* **Task statement**
Once the pictures are removed, output the remaining entries exactly as given.

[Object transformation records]
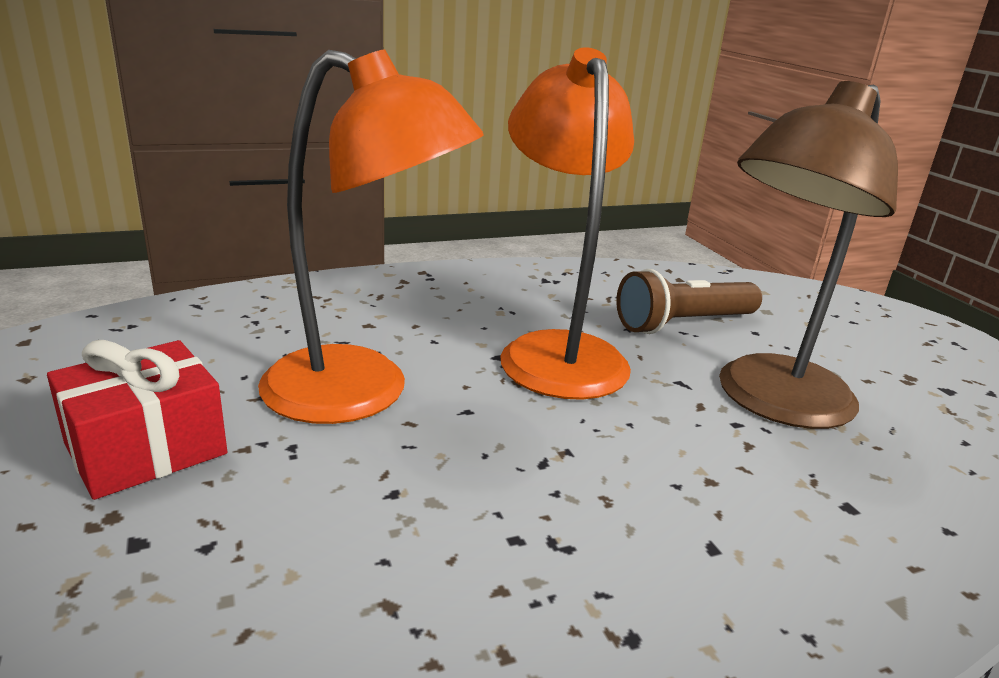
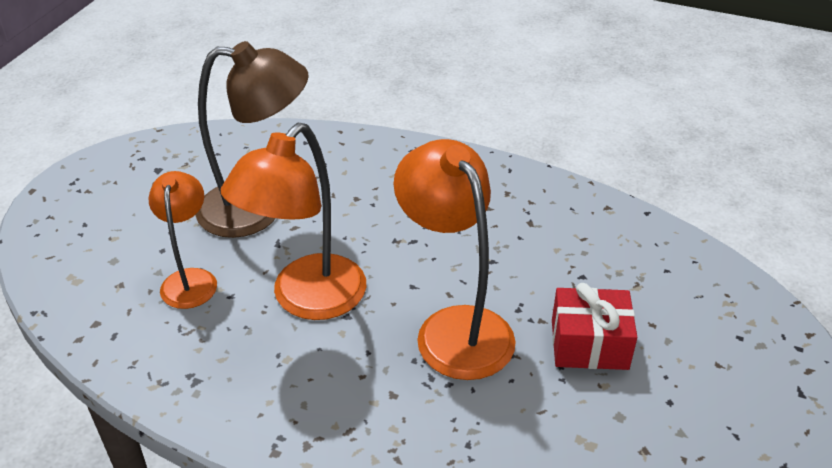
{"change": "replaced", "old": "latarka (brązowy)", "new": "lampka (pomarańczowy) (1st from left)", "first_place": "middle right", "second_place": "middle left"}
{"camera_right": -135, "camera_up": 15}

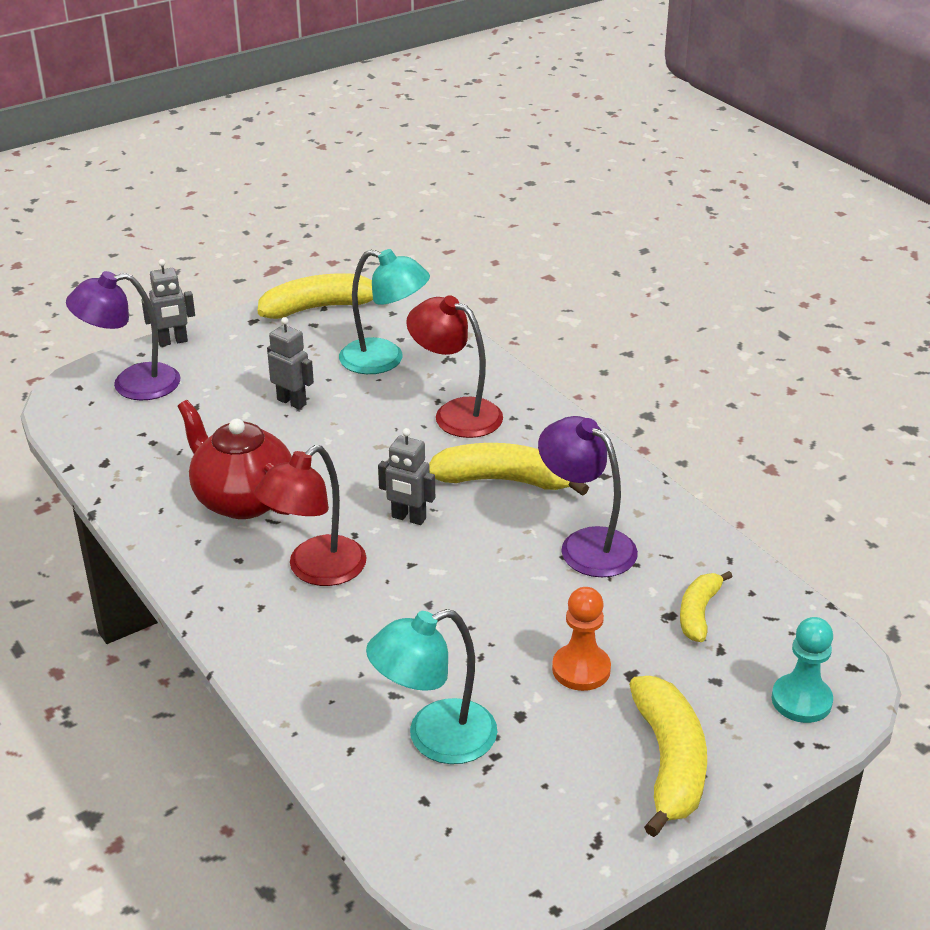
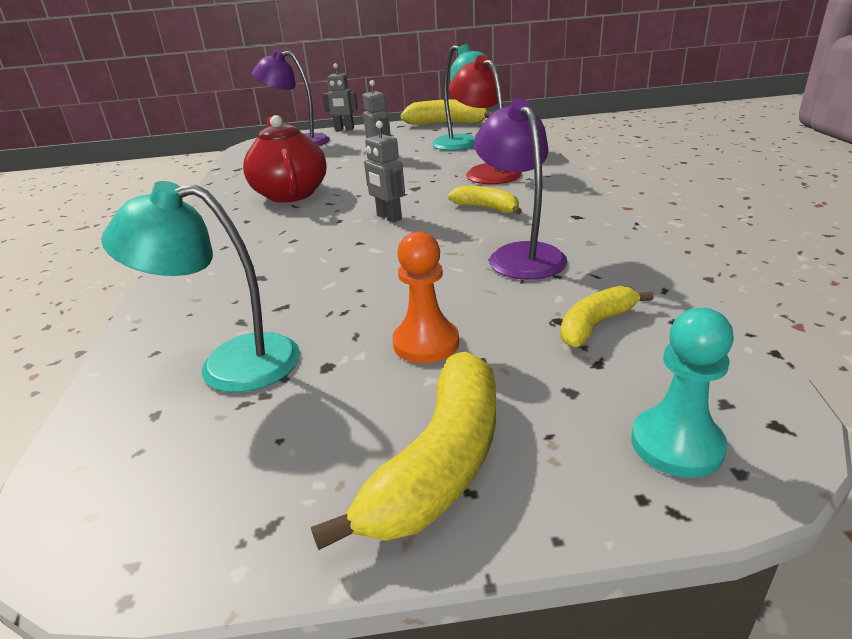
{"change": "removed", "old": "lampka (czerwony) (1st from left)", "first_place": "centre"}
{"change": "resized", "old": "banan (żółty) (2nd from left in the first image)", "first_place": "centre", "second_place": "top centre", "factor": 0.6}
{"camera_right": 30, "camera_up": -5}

* **Output of the exercise**
{"change": "replaced", "old": "latarka (brązowy)", "new": "lampka (pomarańczowy) (1st from left)", "first_place": "middle right", "second_place": "middle left"}
{"camera_right": -135, "camera_up": 15}

{"change": "removed", "old": "lampka (czerwony) (1st from left)", "first_place": "centre"}
{"change": "resized", "old": "banan (żółty) (2nd from left in the first image)", "first_place": "centre", "second_place": "top centre", "factor": 0.6}
{"camera_right": 30, "camera_up": -5}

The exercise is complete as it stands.